### [Records for this task]
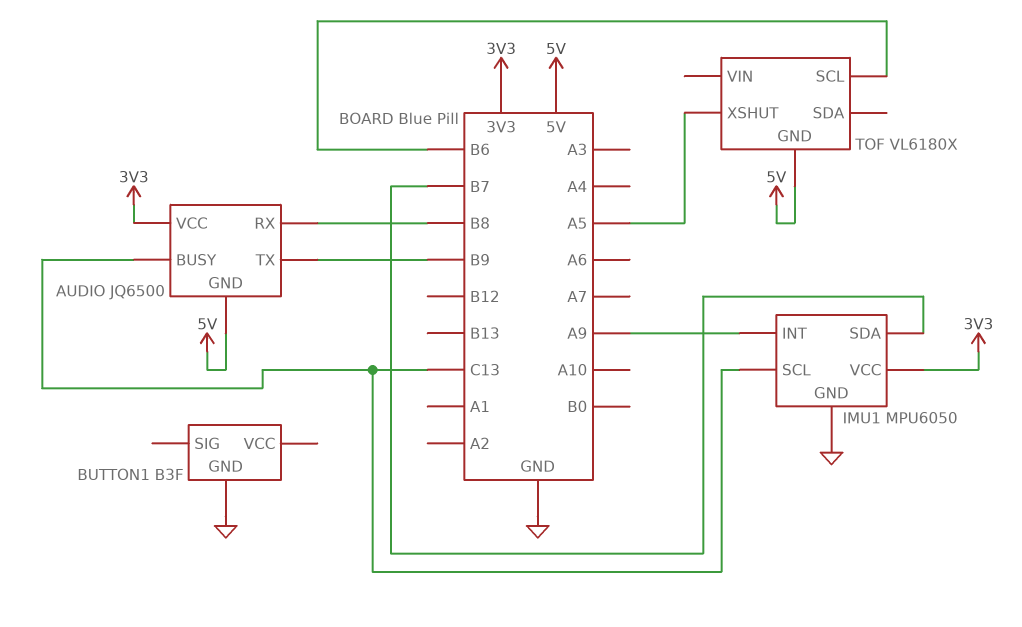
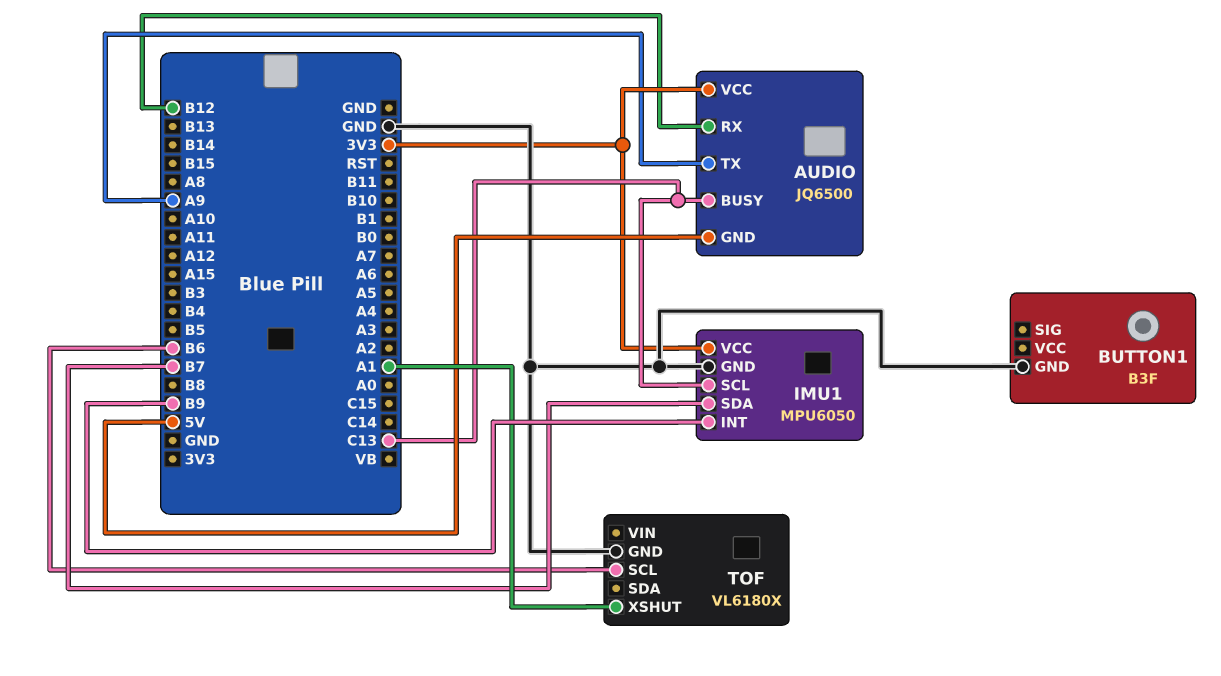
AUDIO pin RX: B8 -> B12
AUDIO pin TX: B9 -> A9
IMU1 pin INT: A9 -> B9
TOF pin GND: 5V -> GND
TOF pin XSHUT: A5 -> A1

### [Task instructions]
All of the data must be repeated exactly, except for the pictures.

### [Exercise output]
AUDIO pin RX: B8 -> B12
AUDIO pin TX: B9 -> A9
IMU1 pin INT: A9 -> B9
TOF pin GND: 5V -> GND
TOF pin XSHUT: A5 -> A1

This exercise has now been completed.